-- DATASET EXTRACT follows --

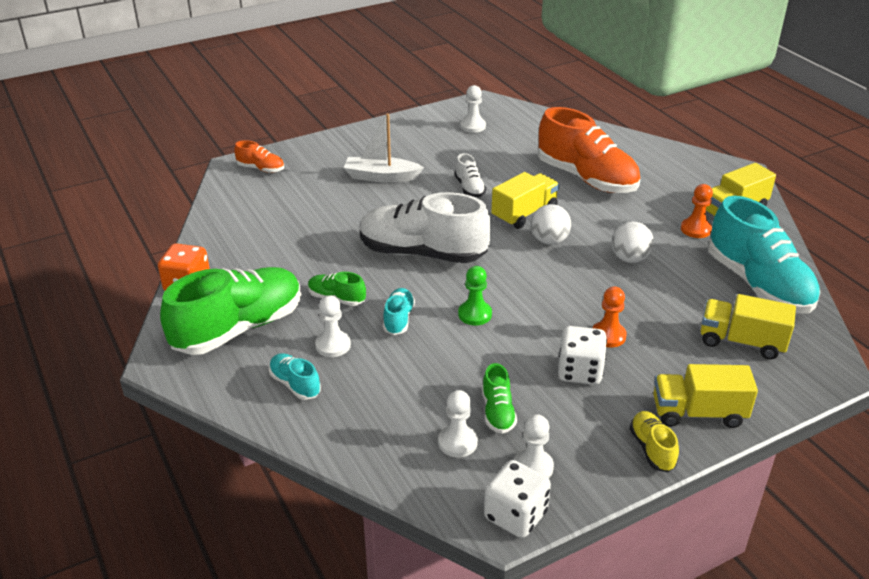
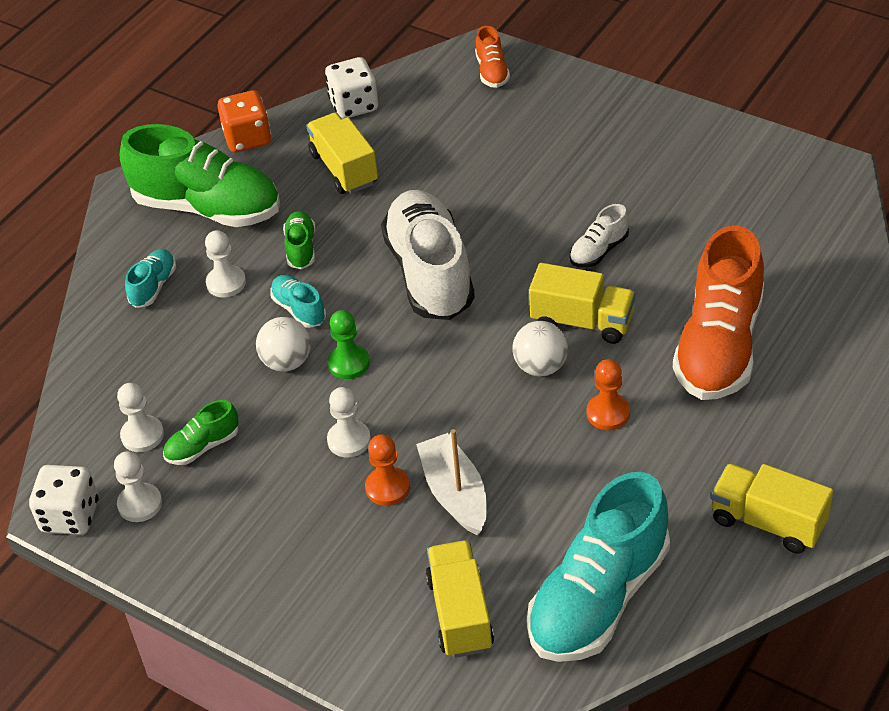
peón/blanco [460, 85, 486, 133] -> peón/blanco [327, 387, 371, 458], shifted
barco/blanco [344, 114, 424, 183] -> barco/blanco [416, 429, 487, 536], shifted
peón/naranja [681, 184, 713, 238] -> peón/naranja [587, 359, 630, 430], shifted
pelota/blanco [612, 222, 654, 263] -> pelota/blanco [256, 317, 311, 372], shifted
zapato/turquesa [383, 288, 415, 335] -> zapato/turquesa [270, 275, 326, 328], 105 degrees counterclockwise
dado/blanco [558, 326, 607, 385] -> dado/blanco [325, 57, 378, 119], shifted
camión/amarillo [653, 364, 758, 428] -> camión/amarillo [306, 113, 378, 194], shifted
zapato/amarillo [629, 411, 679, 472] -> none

-- DATASET EXTRACT concluded --

TASK REQUIREMENTS: Exactly as written, repeat the lines from the beginning of the entries up to and including the line with "pelota/blanco [612, 222, 654, 263]", but not the pictures.

SOLUTION FOR THIS EXERCISE:
peón/blanco [460, 85, 486, 133] -> peón/blanco [327, 387, 371, 458], shifted
barco/blanco [344, 114, 424, 183] -> barco/blanco [416, 429, 487, 536], shifted
peón/naranja [681, 184, 713, 238] -> peón/naranja [587, 359, 630, 430], shifted
pelota/blanco [612, 222, 654, 263] -> pelota/blanco [256, 317, 311, 372], shifted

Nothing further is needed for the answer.